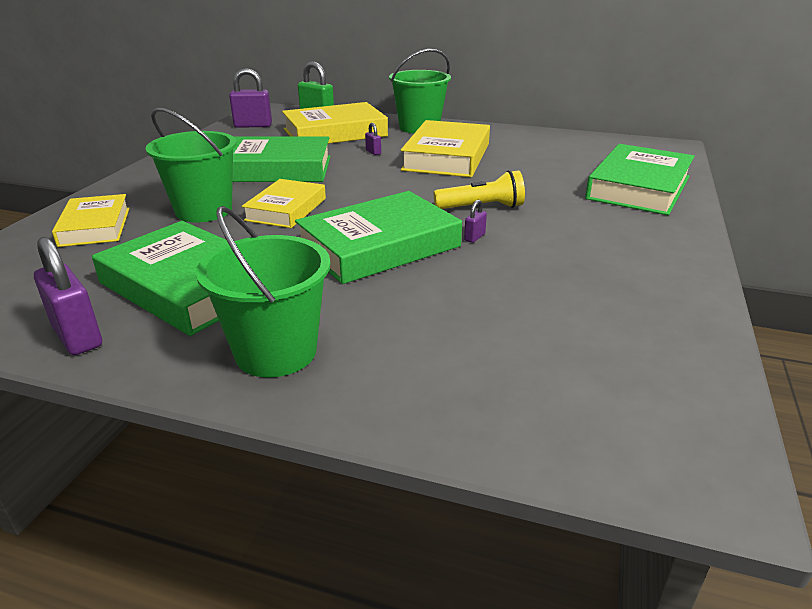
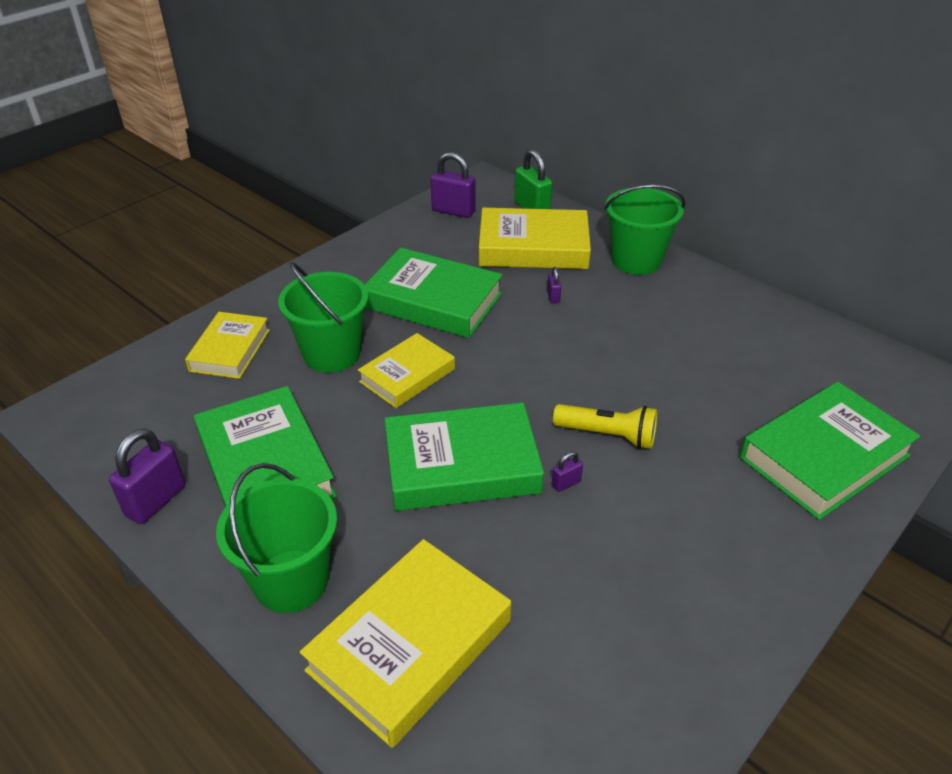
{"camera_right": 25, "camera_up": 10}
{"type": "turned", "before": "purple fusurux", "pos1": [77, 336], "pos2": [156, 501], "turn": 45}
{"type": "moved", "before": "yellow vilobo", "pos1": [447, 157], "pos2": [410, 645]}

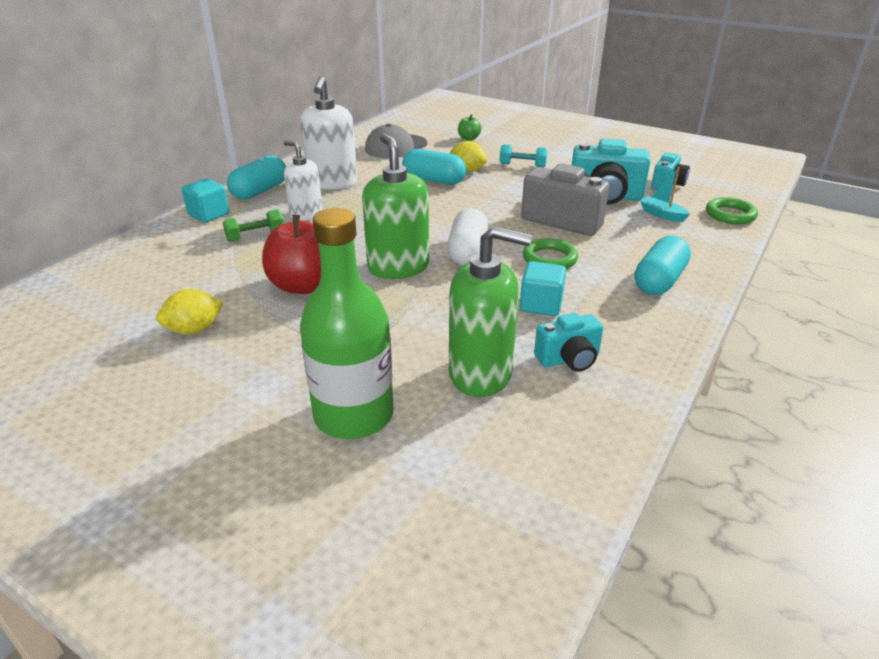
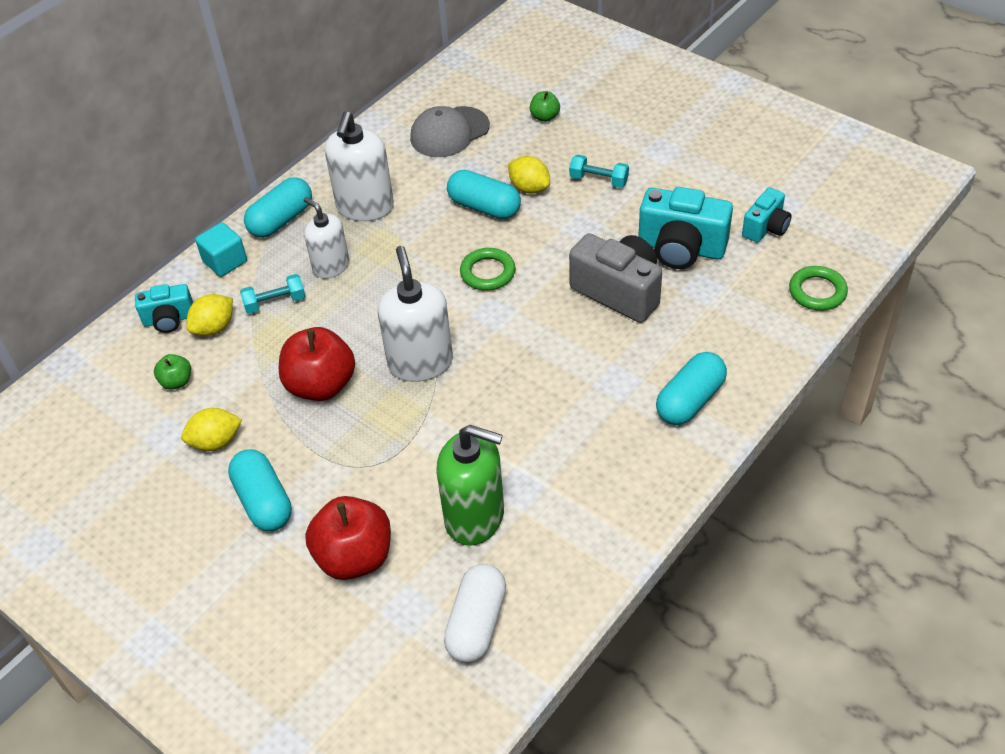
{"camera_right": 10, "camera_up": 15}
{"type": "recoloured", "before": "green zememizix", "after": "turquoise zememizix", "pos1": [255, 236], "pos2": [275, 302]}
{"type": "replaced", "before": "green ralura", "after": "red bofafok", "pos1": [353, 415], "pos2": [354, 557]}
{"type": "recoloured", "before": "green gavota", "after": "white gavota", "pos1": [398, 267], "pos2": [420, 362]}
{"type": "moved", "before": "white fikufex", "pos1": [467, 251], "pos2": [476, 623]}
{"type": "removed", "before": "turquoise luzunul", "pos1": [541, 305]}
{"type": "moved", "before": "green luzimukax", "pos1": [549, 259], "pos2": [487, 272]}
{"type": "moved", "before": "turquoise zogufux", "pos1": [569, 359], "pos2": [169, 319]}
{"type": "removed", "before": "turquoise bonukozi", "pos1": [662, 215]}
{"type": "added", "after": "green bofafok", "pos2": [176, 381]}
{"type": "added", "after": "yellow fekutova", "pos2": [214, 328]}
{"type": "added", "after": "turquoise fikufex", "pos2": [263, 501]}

### EXERCISE OBJECTIVE
Output all the records above exactly, but without their images.

### ANSWER BOX
{"camera_right": 25, "camera_up": 10}
{"type": "turned", "before": "purple fusurux", "pos1": [77, 336], "pos2": [156, 501], "turn": 45}
{"type": "moved", "before": "yellow vilobo", "pos1": [447, 157], "pos2": [410, 645]}

{"camera_right": 10, "camera_up": 15}
{"type": "recoloured", "before": "green zememizix", "after": "turquoise zememizix", "pos1": [255, 236], "pos2": [275, 302]}
{"type": "replaced", "before": "green ralura", "after": "red bofafok", "pos1": [353, 415], "pos2": [354, 557]}
{"type": "recoloured", "before": "green gavota", "after": "white gavota", "pos1": [398, 267], "pos2": [420, 362]}
{"type": "moved", "before": "white fikufex", "pos1": [467, 251], "pos2": [476, 623]}
{"type": "removed", "before": "turquoise luzunul", "pos1": [541, 305]}
{"type": "moved", "before": "green luzimukax", "pos1": [549, 259], "pos2": [487, 272]}
{"type": "moved", "before": "turquoise zogufux", "pos1": [569, 359], "pos2": [169, 319]}
{"type": "removed", "before": "turquoise bonukozi", "pos1": [662, 215]}
{"type": "added", "after": "green bofafok", "pos2": [176, 381]}
{"type": "added", "after": "yellow fekutova", "pos2": [214, 328]}
{"type": "added", "after": "turquoise fikufex", "pos2": [263, 501]}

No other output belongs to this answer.